**Required work**
Among the entries below, retype exactly the lines starting with the one with "C3: 10nF (+12V, DGND) -> 10nF (DGND, N4)" and going on through the one with "U1 pin in-: N2 -> N4", but not the pictures.

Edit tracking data
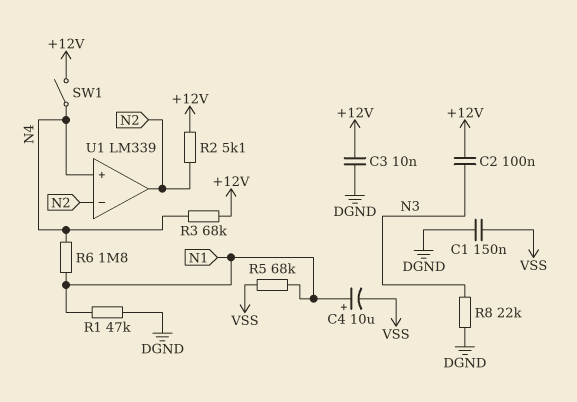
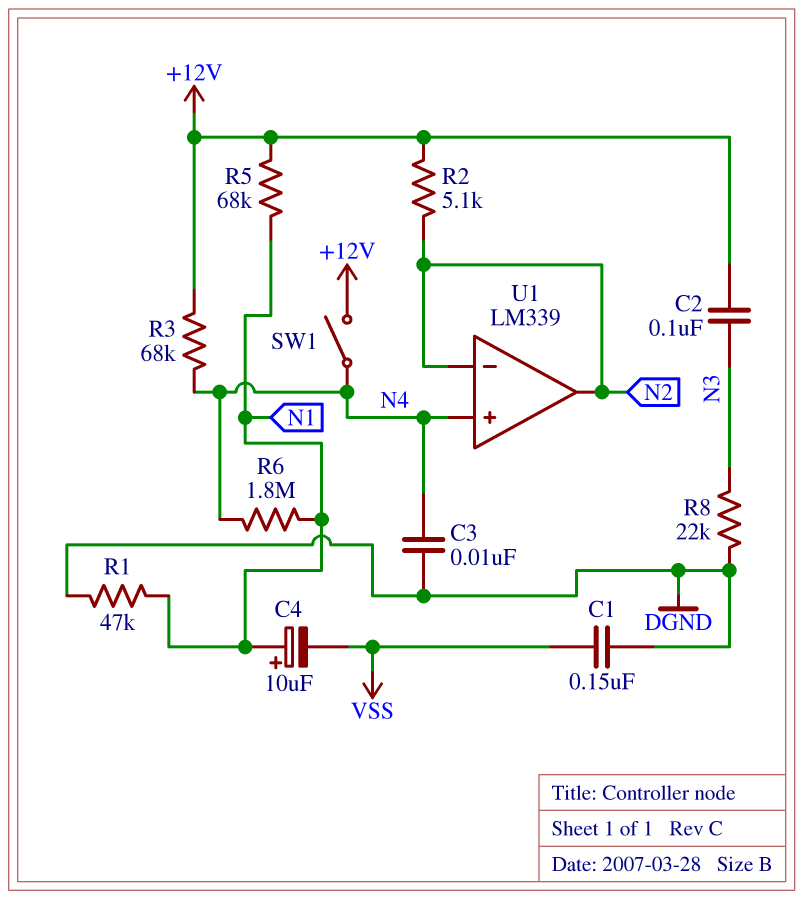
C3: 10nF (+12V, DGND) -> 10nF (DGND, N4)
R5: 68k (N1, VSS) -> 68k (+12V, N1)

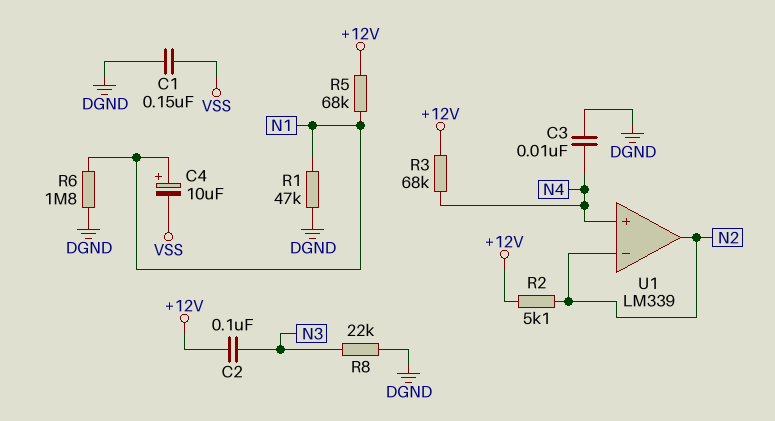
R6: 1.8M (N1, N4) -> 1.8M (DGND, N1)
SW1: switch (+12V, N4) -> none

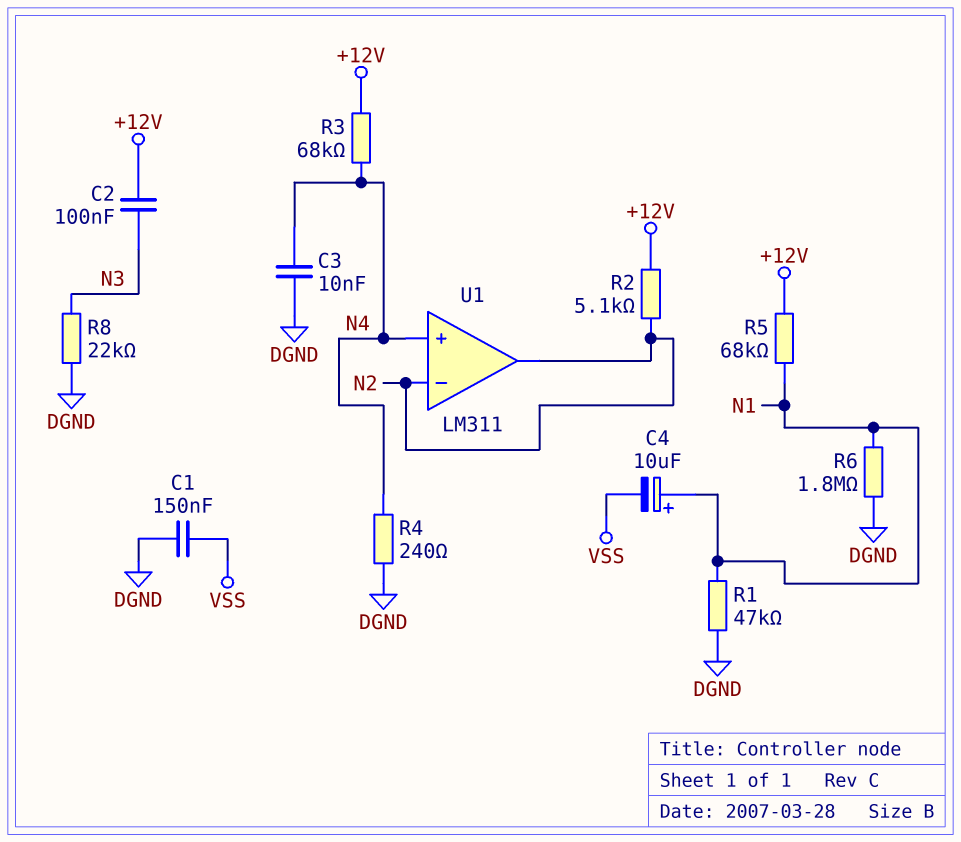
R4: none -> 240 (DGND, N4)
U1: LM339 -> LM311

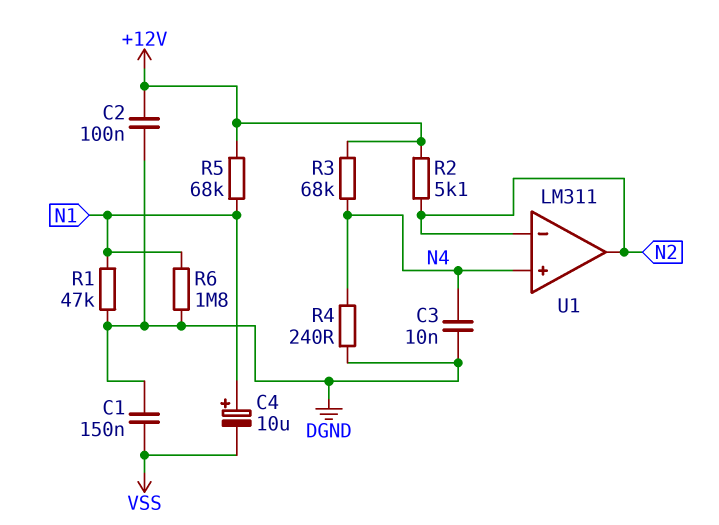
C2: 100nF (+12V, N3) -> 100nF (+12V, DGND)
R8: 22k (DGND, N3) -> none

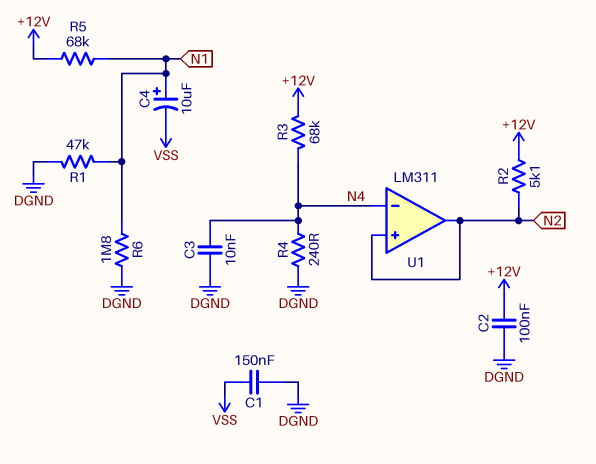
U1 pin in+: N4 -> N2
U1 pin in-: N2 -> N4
--
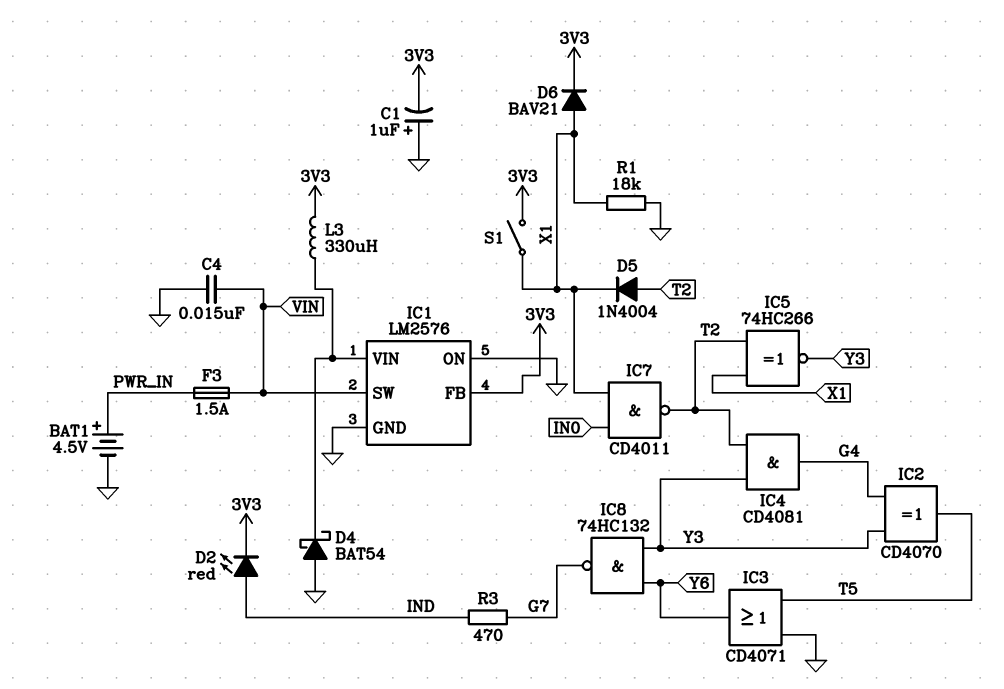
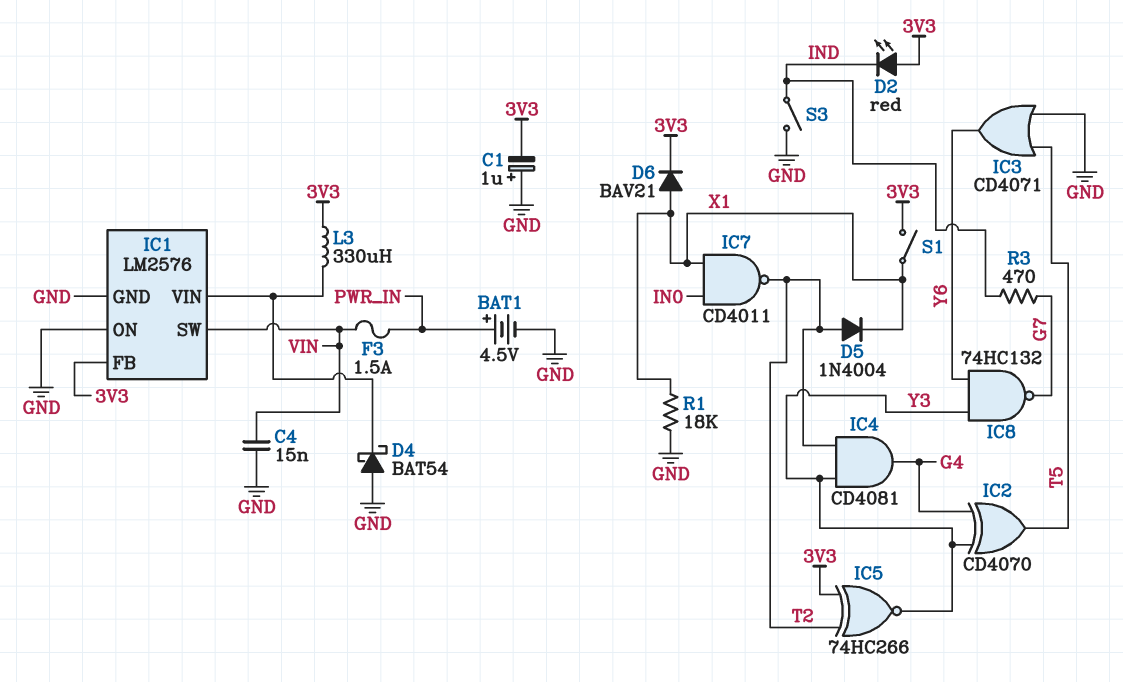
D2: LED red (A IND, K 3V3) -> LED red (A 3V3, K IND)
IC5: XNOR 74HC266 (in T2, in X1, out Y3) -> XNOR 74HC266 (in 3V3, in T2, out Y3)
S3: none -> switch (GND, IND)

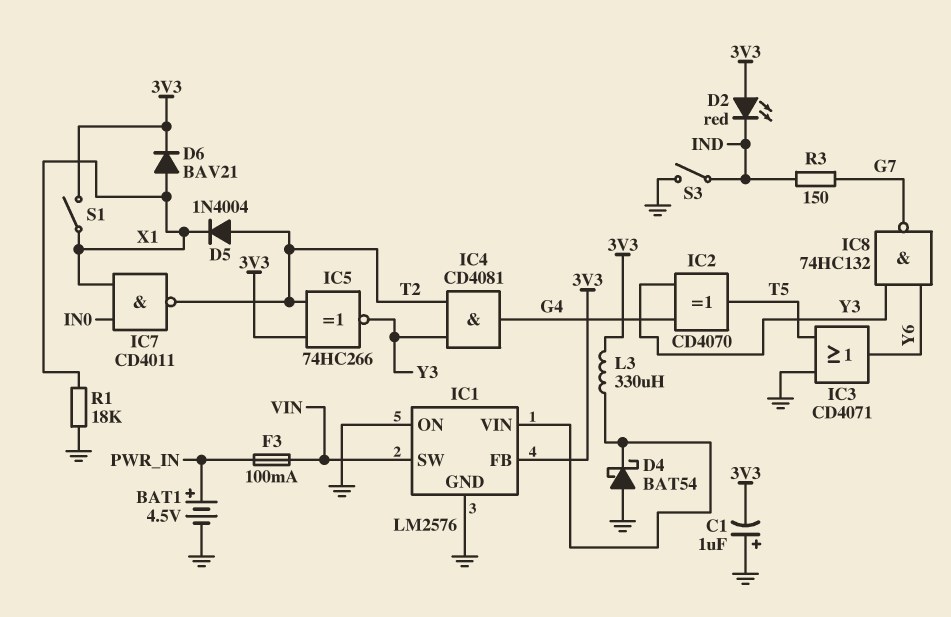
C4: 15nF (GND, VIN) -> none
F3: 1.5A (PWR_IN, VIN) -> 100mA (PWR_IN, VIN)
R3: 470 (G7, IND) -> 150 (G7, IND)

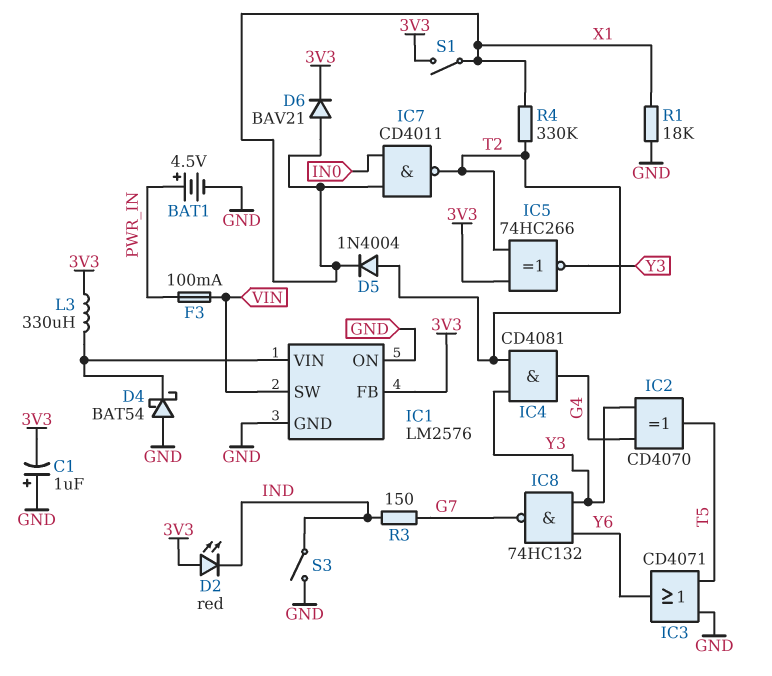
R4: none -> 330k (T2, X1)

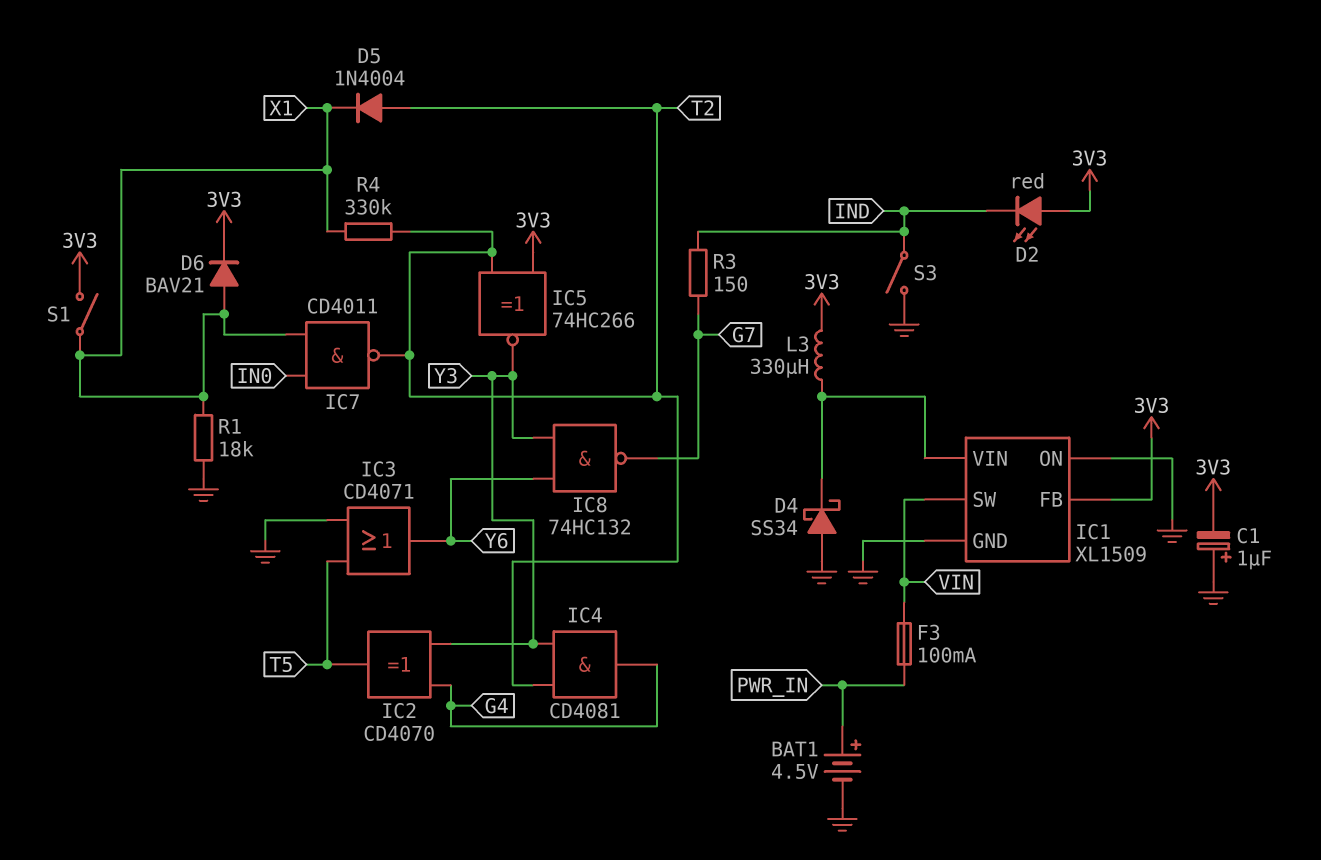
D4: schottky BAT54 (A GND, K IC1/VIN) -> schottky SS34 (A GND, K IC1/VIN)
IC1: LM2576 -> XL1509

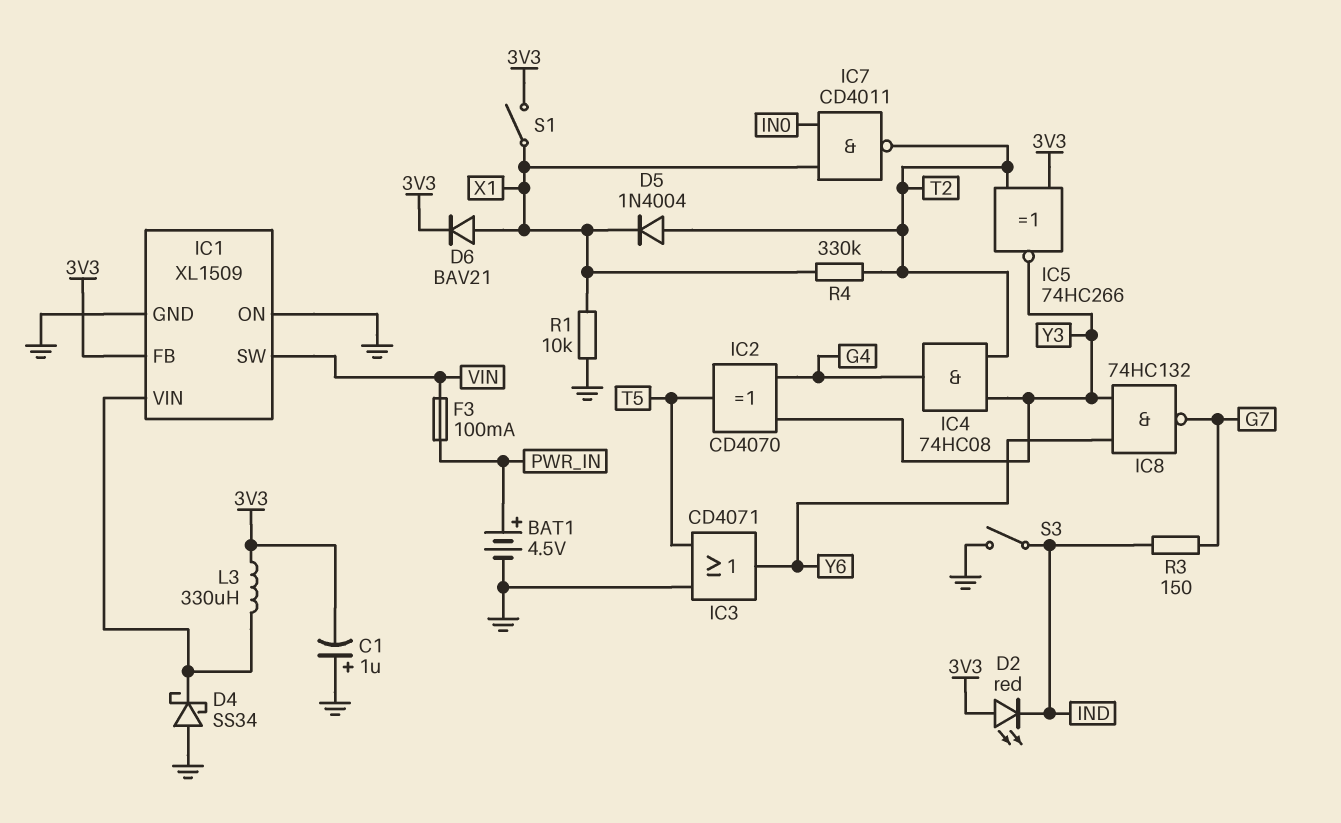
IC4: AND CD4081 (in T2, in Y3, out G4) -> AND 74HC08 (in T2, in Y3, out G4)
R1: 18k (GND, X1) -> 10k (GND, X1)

**Solution for this task**
C3: 10nF (+12V, DGND) -> 10nF (DGND, N4)
R5: 68k (N1, VSS) -> 68k (+12V, N1)

R6: 1.8M (N1, N4) -> 1.8M (DGND, N1)
SW1: switch (+12V, N4) -> none

R4: none -> 240 (DGND, N4)
U1: LM339 -> LM311

C2: 100nF (+12V, N3) -> 100nF (+12V, DGND)
R8: 22k (DGND, N3) -> none

U1 pin in+: N4 -> N2
U1 pin in-: N2 -> N4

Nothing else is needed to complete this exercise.